▶ [Given records]:
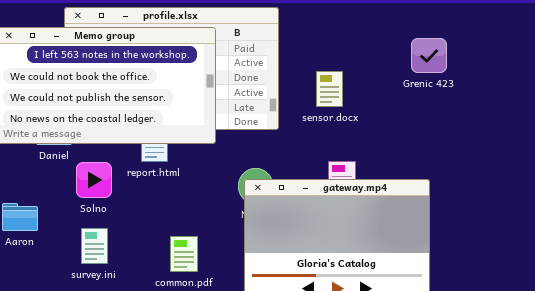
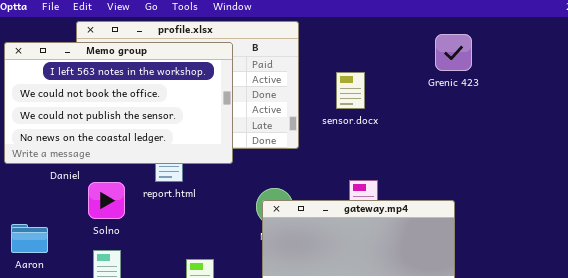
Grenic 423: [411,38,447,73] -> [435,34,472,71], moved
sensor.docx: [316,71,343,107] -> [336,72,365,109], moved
...
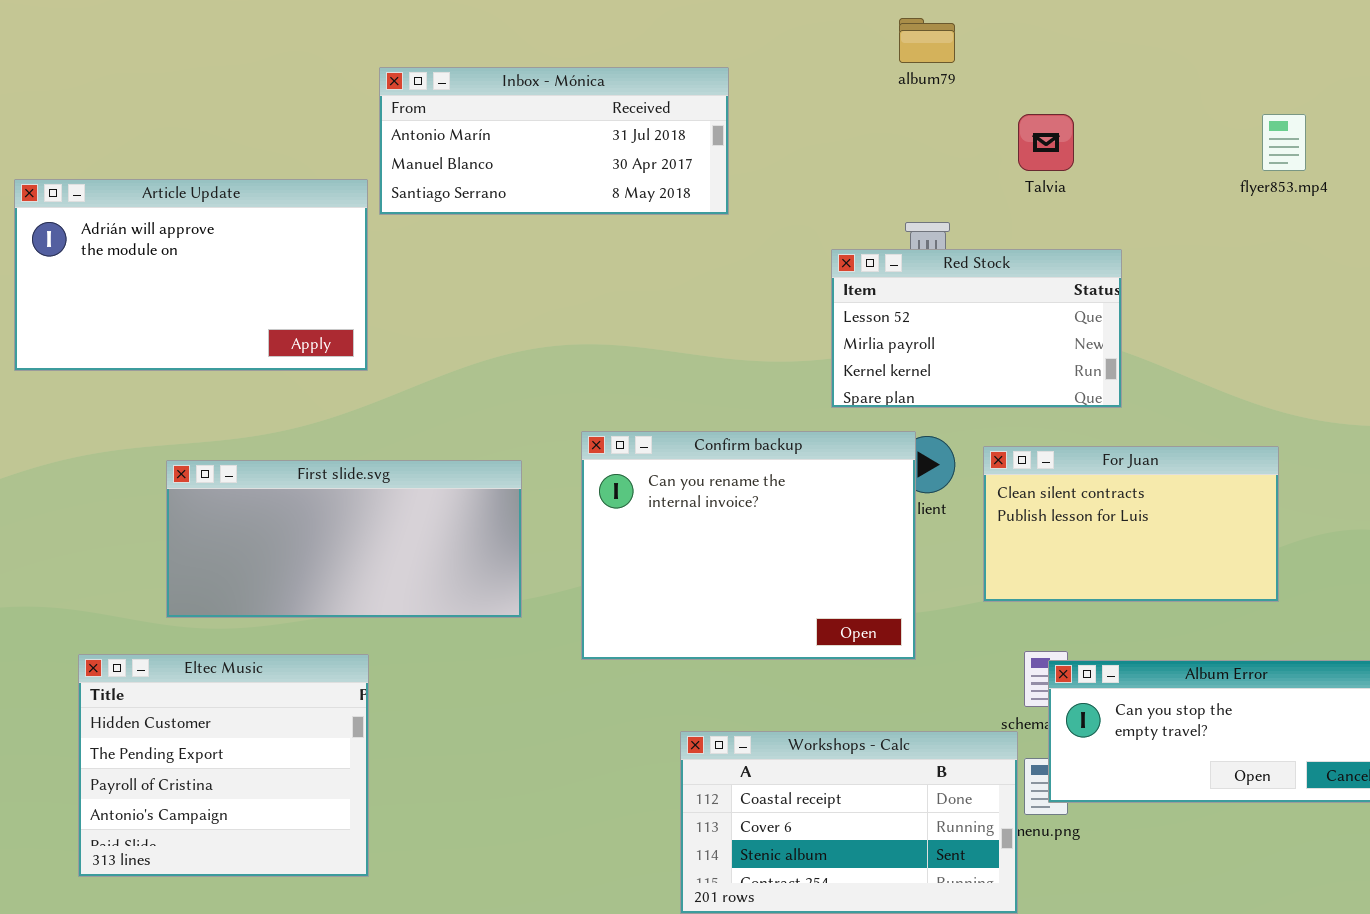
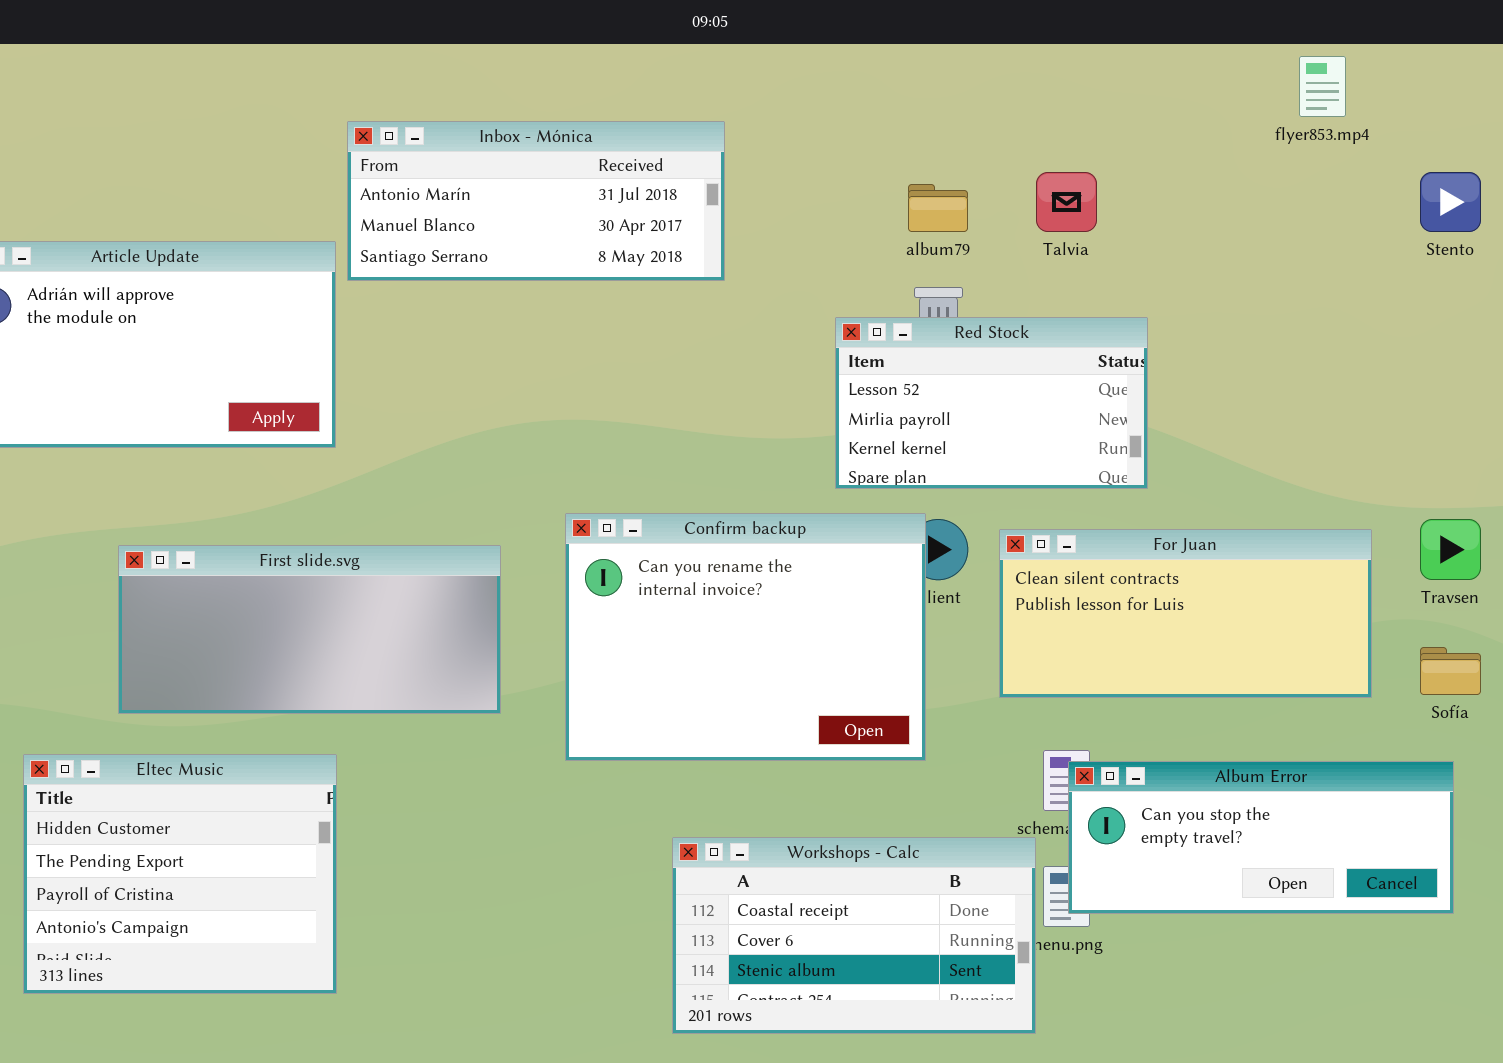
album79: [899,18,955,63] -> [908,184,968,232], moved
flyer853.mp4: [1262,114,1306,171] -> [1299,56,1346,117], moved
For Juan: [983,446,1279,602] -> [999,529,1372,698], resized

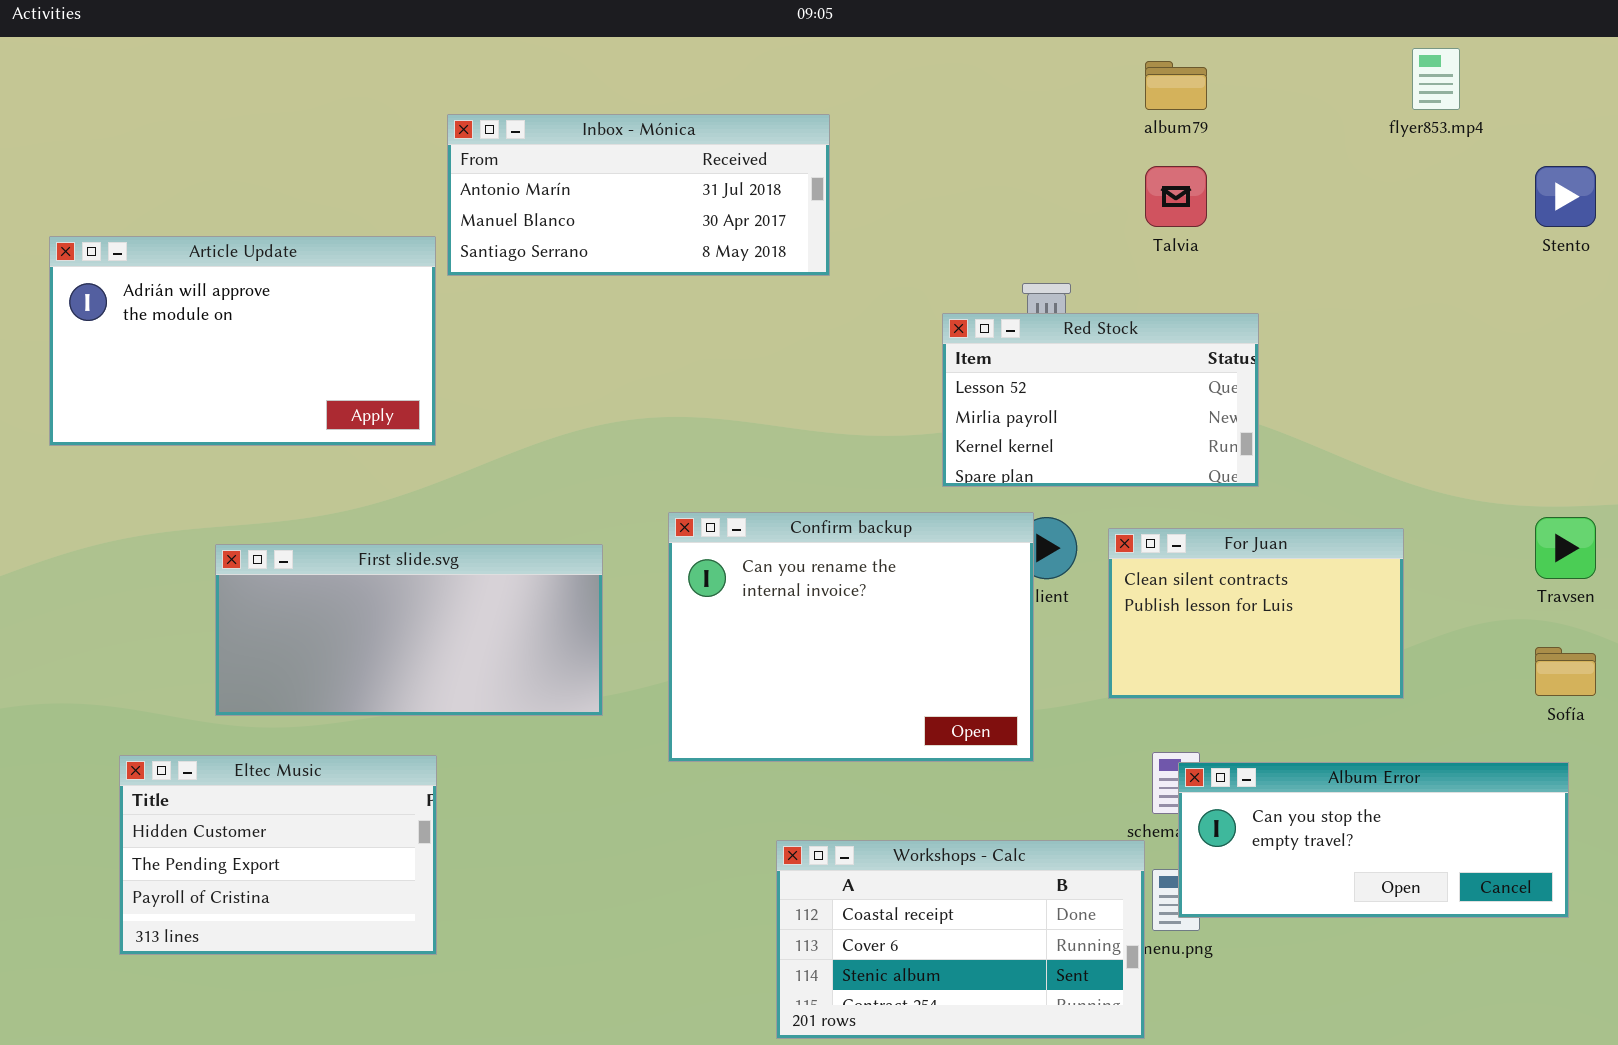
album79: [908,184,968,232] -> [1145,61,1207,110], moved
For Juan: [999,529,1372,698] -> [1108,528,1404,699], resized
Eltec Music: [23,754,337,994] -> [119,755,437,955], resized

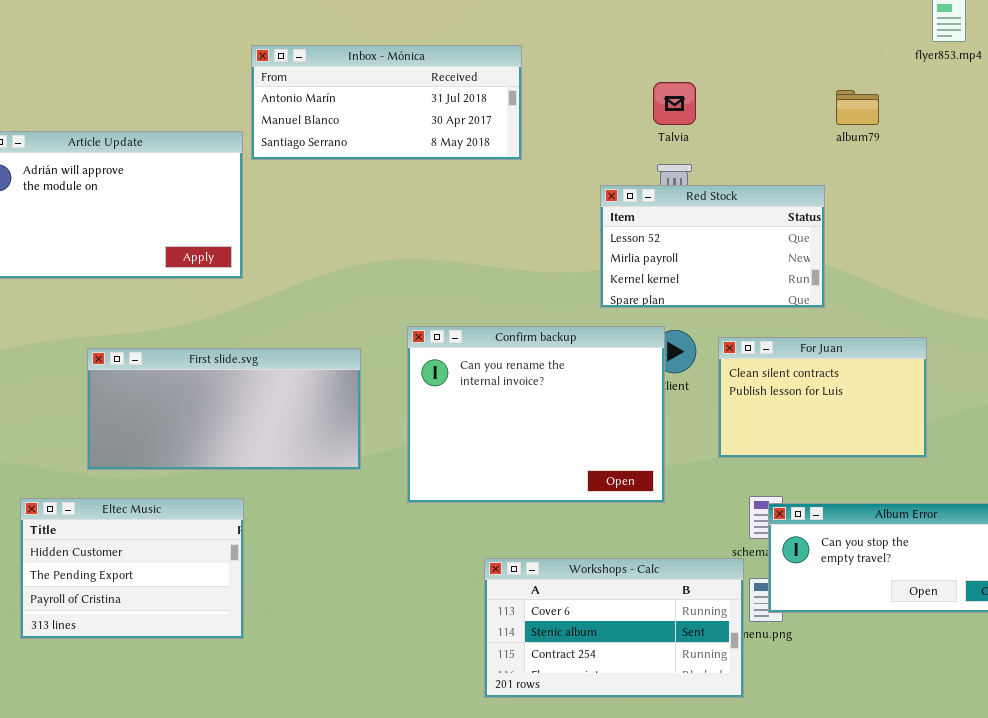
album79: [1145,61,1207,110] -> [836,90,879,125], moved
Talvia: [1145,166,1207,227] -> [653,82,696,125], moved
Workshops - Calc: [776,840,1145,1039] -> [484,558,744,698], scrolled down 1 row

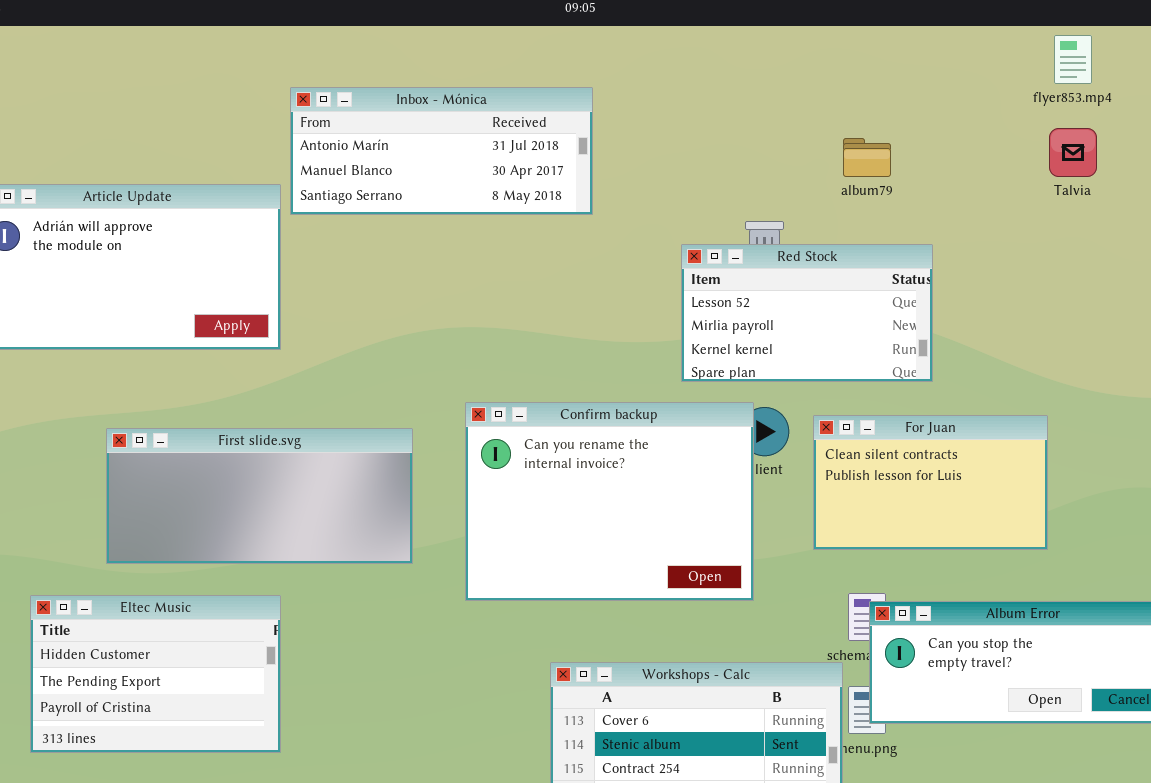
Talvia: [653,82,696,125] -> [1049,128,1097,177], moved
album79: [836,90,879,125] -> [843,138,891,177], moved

▶ [Aim of the exercise]: Extract all lines from the data in which "Talvia" is found.

▶ [Answer box]:
Talvia: [1145,166,1207,227] -> [653,82,696,125], moved
Talvia: [653,82,696,125] -> [1049,128,1097,177], moved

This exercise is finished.